#### Data block
········
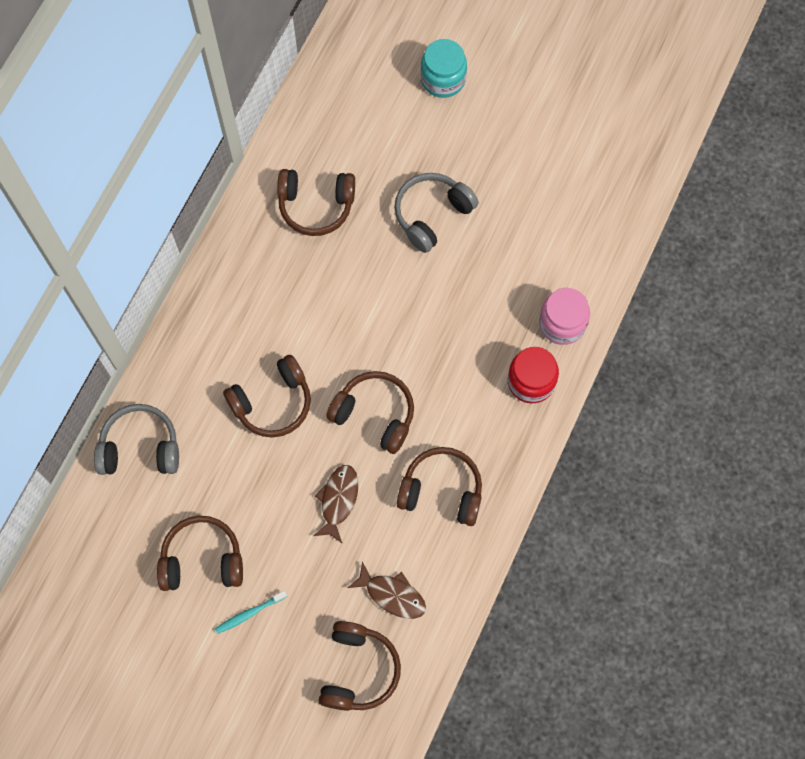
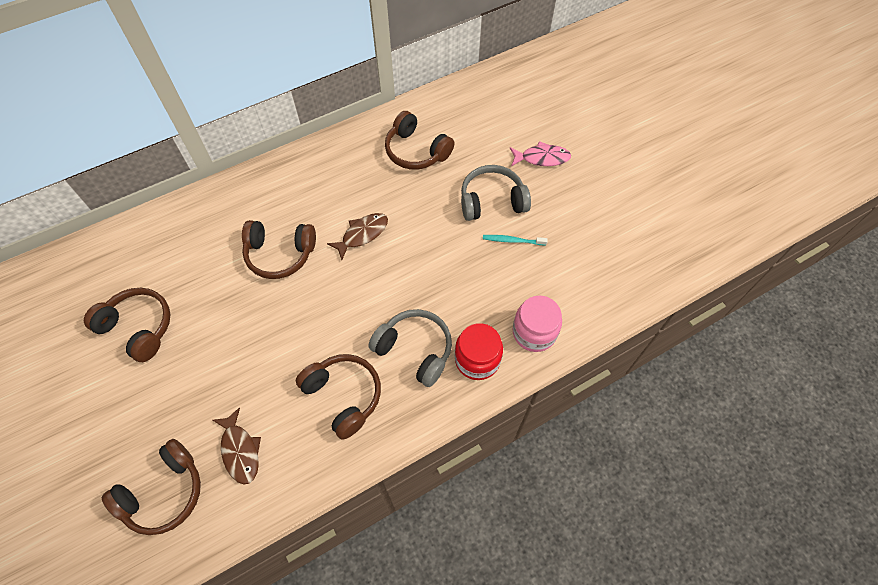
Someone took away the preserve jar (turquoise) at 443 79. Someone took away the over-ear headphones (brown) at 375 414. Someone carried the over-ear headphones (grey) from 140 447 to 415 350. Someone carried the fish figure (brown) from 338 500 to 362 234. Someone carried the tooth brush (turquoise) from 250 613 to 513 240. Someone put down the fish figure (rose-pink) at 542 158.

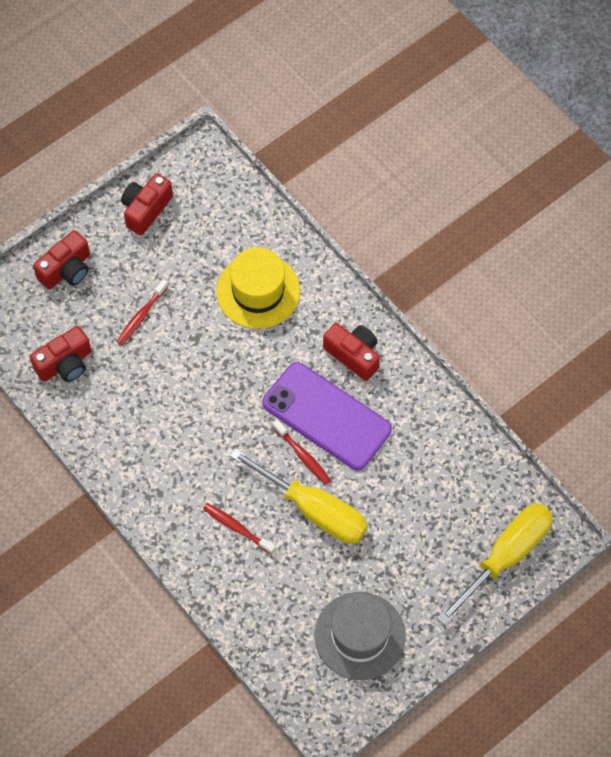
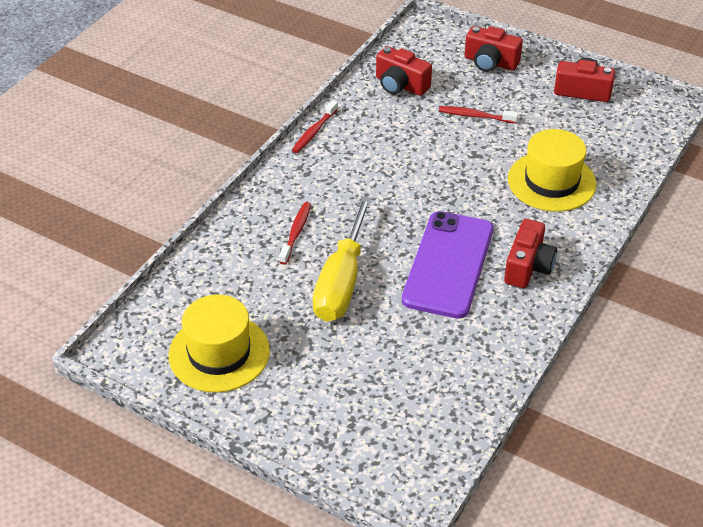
Someone carried the tooth brush (red) from 303 456 to 314 132. Someone took away the hand screwdriver (golden) at 505 556. Someone repainted the hat (grey) at 360 635, which became the hat (golden) at 219 353.

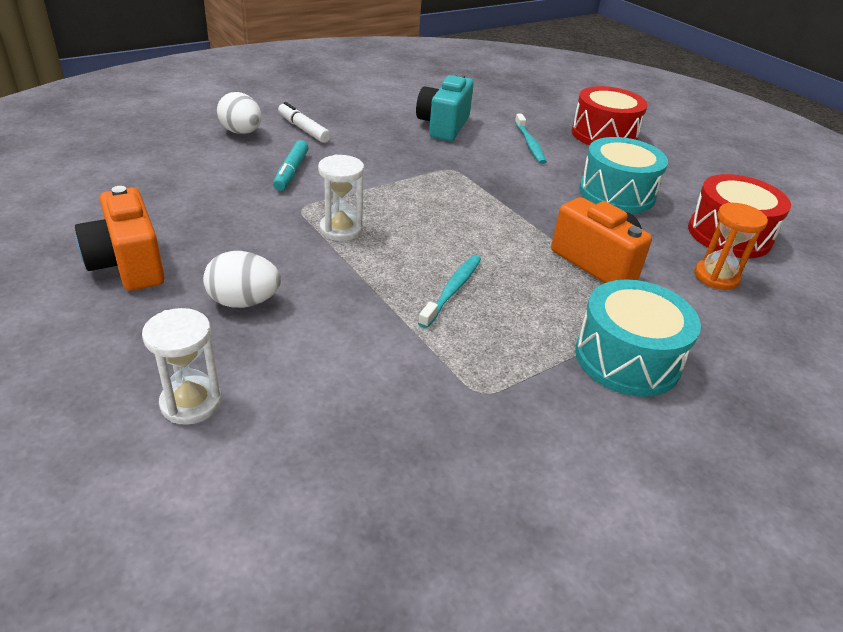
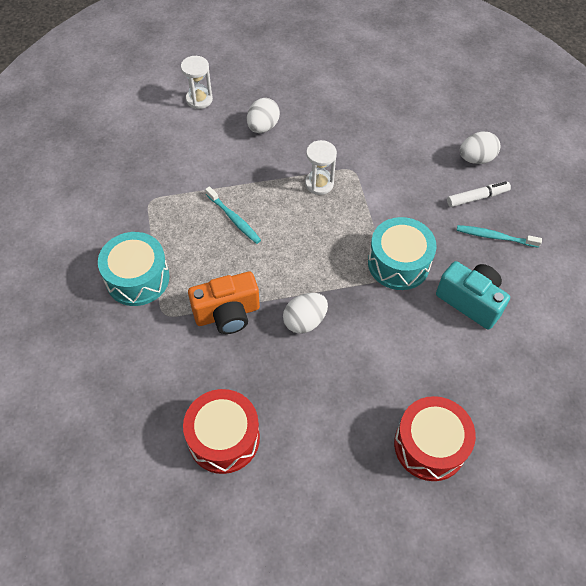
Someone carried the tooth brush (turquoise) from 529 144 to 495 237. Someone carried the drum (turquoise) from 616 193 to 398 263. Someone took away the felt pen (turquoise) at 291 172. Someone took away the photo camera (bright orange) at 128 264. Someone took away the sand timer (bright orange) at 716 277. Someone put down the toy egg (white) at 304 321.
········
#### What you need to do
Repeat each line of the material, unaltered, from the first through the line with "Someone carried the tooth brush (red)", and include no pictures.

#### Solution to this problem
Someone took away the preserve jar (turquoise) at 443 79. Someone took away the over-ear headphones (brown) at 375 414. Someone carried the over-ear headphones (grey) from 140 447 to 415 350. Someone carried the fish figure (brown) from 338 500 to 362 234. Someone carried the tooth brush (turquoise) from 250 613 to 513 240. Someone put down the fish figure (rose-pink) at 542 158.

Someone carried the tooth brush (red) from 303 456 to 314 132. Someone took away the hand screwdriver (golden) at 505 556. Someone repainted the hat (grey) at 360 635, which became the hat (golden) at 219 353.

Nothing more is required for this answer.